▶ _Work to be completed_
Everything from the line holding "WhiteScissors [257,259,150,135] ->" through the last line of the records should be repeated word for word, and pictures should be omitted.

☆ ☆ ☆ ☆

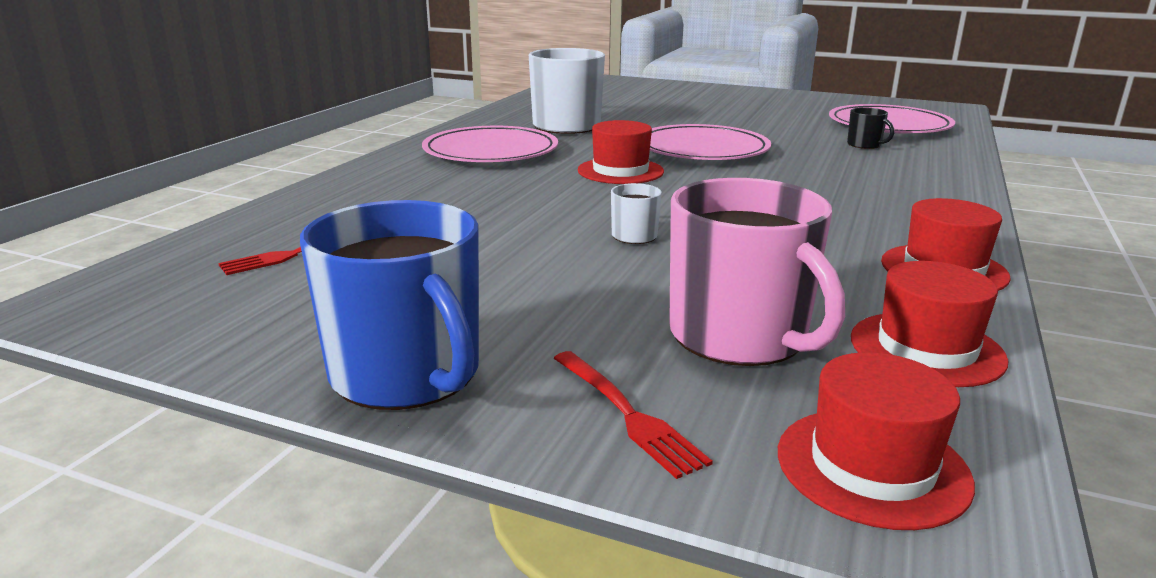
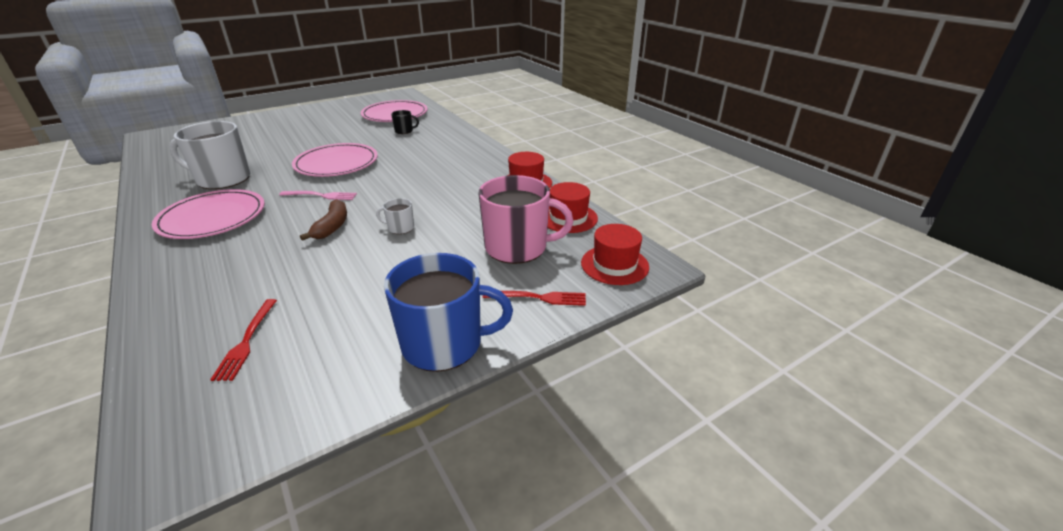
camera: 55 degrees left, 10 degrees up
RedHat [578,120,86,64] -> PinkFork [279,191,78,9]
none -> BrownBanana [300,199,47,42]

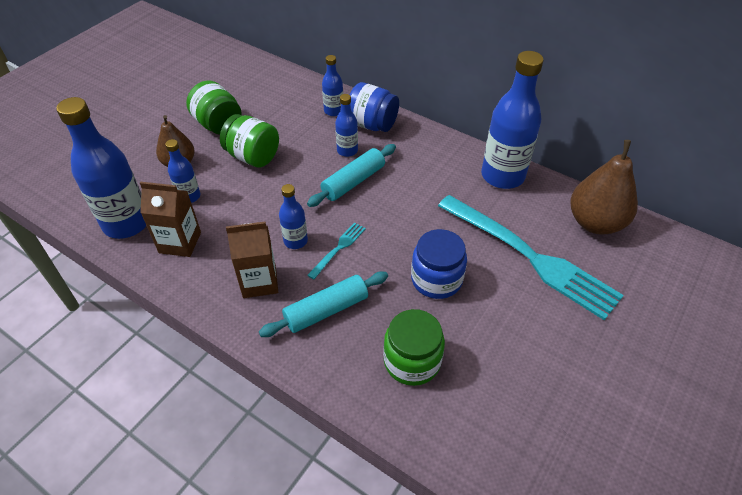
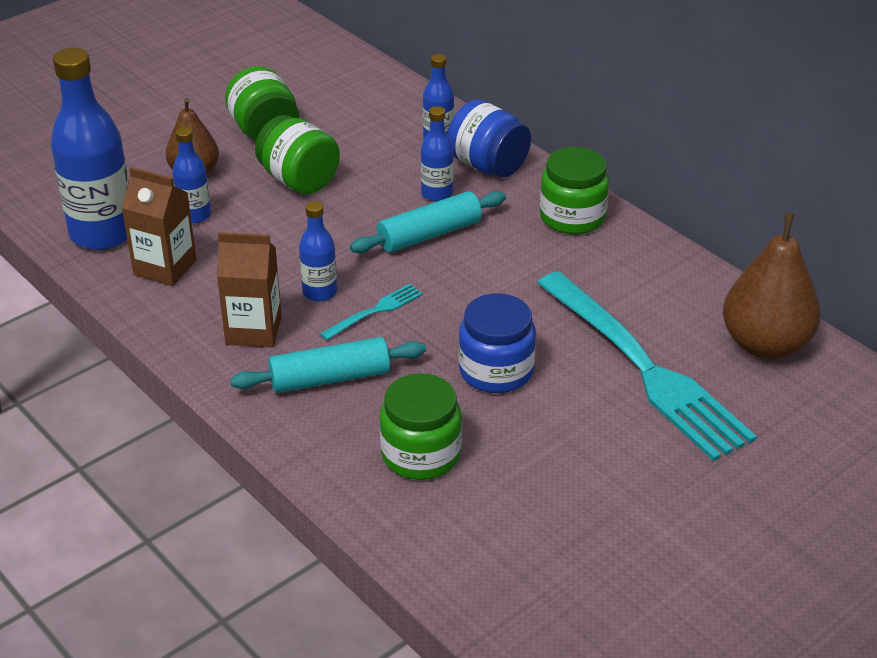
camera: 15 degrees right, 10 degrees down
none -> GreenJar [540,147,69,88]
BlueBottle [481,51,63,138] -> none

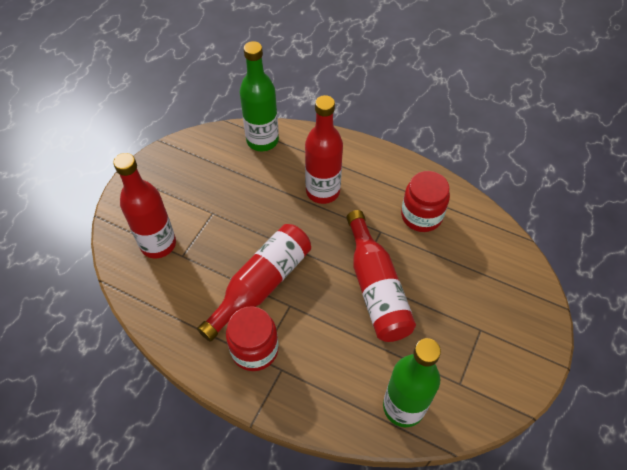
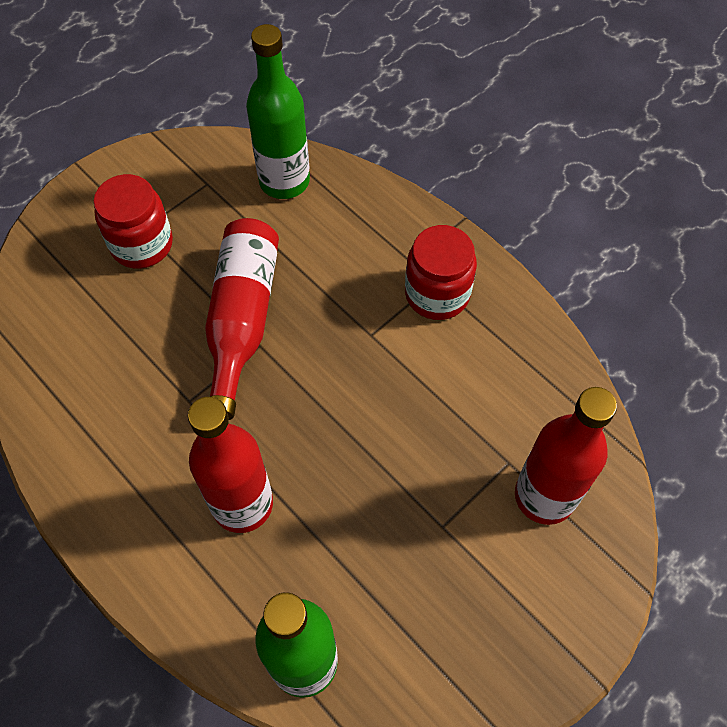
camera: 160 degrees left, 5 degrees up
RedJar [401,171,49,61] -> RedJar [93,174,80,95], moved
RedBottle [197,224,114,118] -> none

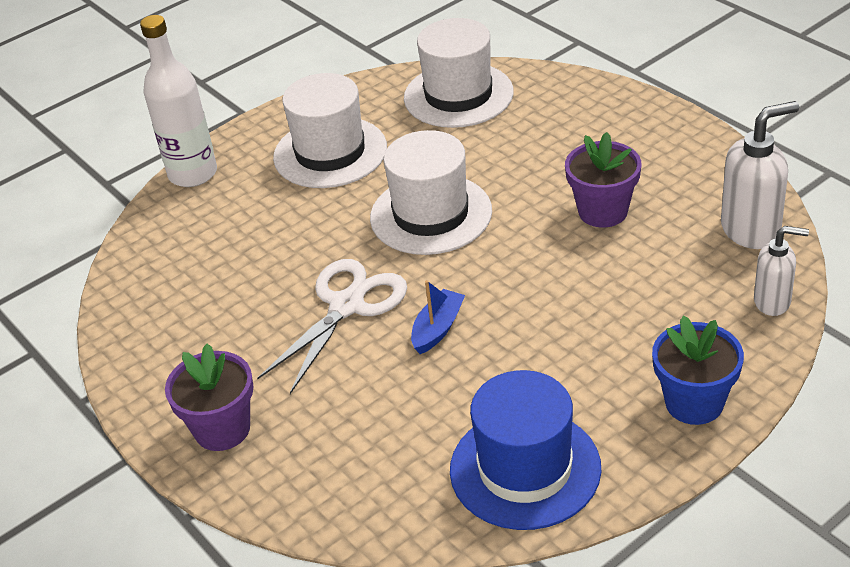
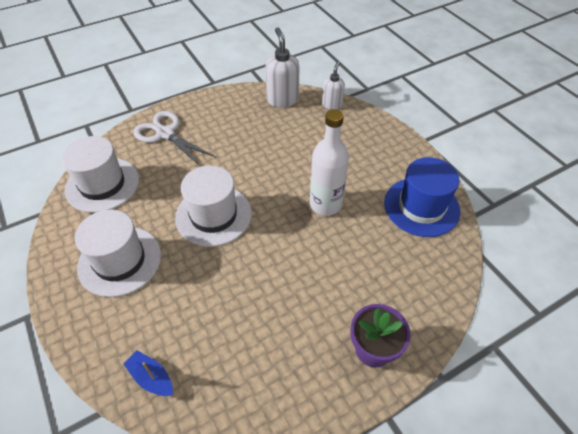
camera: 85 degrees left, 10 degrees up
BlueBoat [411,280,54,74] -> BlueBoat [124,350,49,46], moved
WhiteScissors [257,259,150,135] -> WhiteScissors [133,111,83,56], moved
WhiteBottle [140,15,77,172] -> WhiteBottle [310,109,39,107], moved
PurpleFlowerPot [565,132,76,95] -> none
BlueFlowerPot [652,316,92,109] -> none

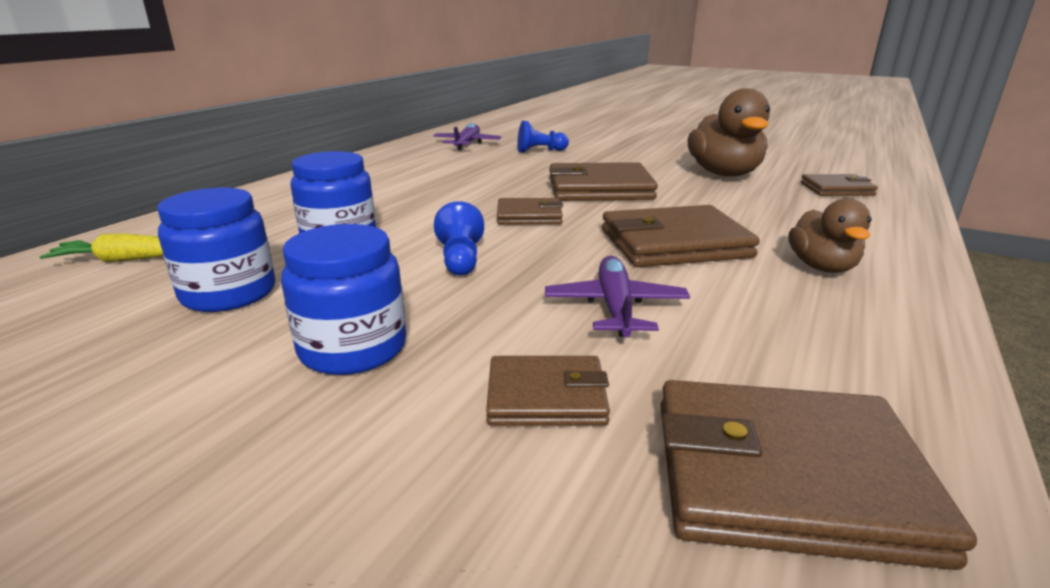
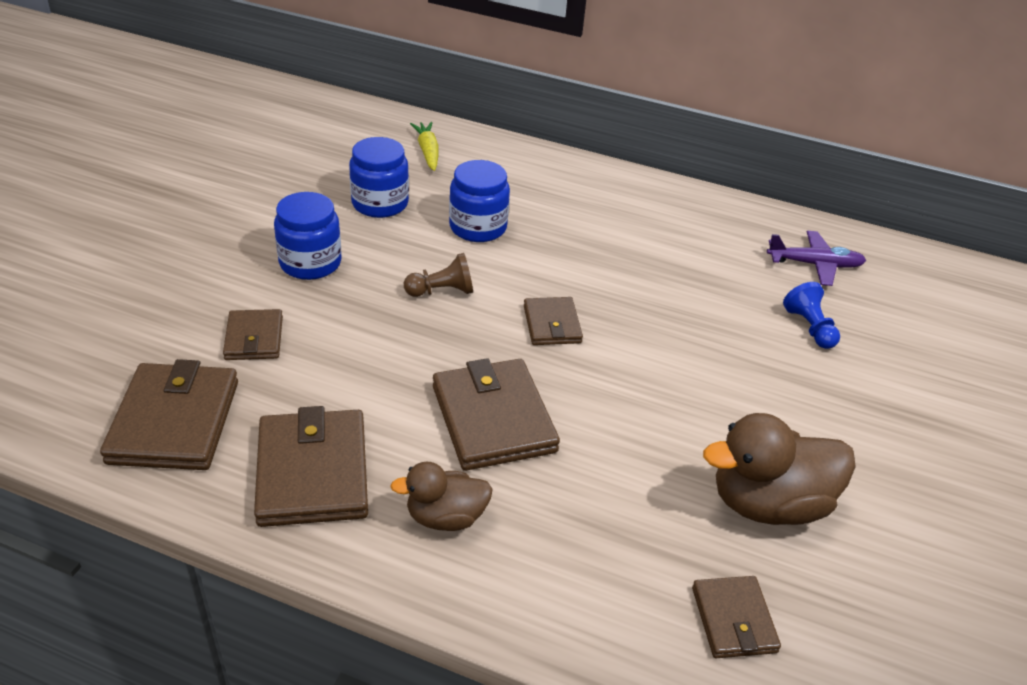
camera: 80 degrees right, 15 degrees up
BrownWallet [549,162,109,39] -> BrownWallet [254,406,114,121], moved
BluePawn [434,201,50,75] -> BrownPawn [404,253,69,44]
PurplePlane [545,256,145,81] -> none

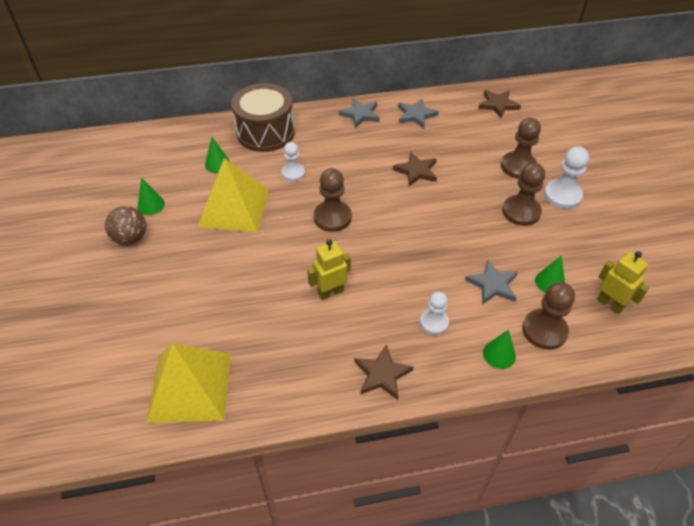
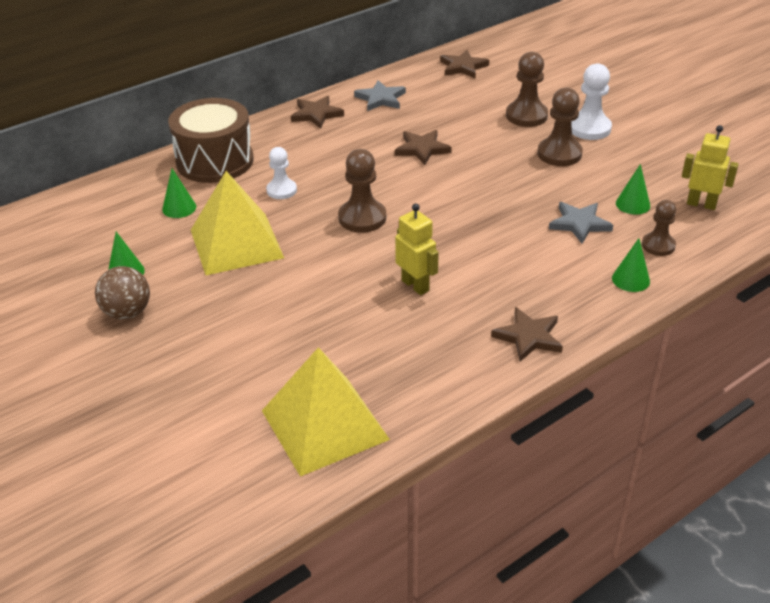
camera: 25 degrees left, 10 degrees down
GreyStar [339,98,41,30] -> BrownStar [291,96,53,33]
YellowRobot [307,239,44,61] -> YellowRobot [395,204,44,91], 105 degrees clockwise
BrownPawn [522,282,53,68] -> BrownPawn [642,200,34,56], x0.66
WhitePawn [420,292,29,43] -> none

☆ ☆ ☆ ☆

▶ _Finished exercise_
WhiteScissors [257,259,150,135] -> WhiteScissors [133,111,83,56], moved
WhiteBottle [140,15,77,172] -> WhiteBottle [310,109,39,107], moved
PurpleFlowerPot [565,132,76,95] -> none
BlueFlowerPot [652,316,92,109] -> none

camera: 80 degrees right, 15 degrees up
BrownWallet [549,162,109,39] -> BrownWallet [254,406,114,121], moved
BluePawn [434,201,50,75] -> BrownPawn [404,253,69,44]
PurplePlane [545,256,145,81] -> none

camera: 25 degrees left, 10 degrees down
GreyStar [339,98,41,30] -> BrownStar [291,96,53,33]
YellowRobot [307,239,44,61] -> YellowRobot [395,204,44,91], 105 degrees clockwise
BrownPawn [522,282,53,68] -> BrownPawn [642,200,34,56], x0.66
WhitePawn [420,292,29,43] -> none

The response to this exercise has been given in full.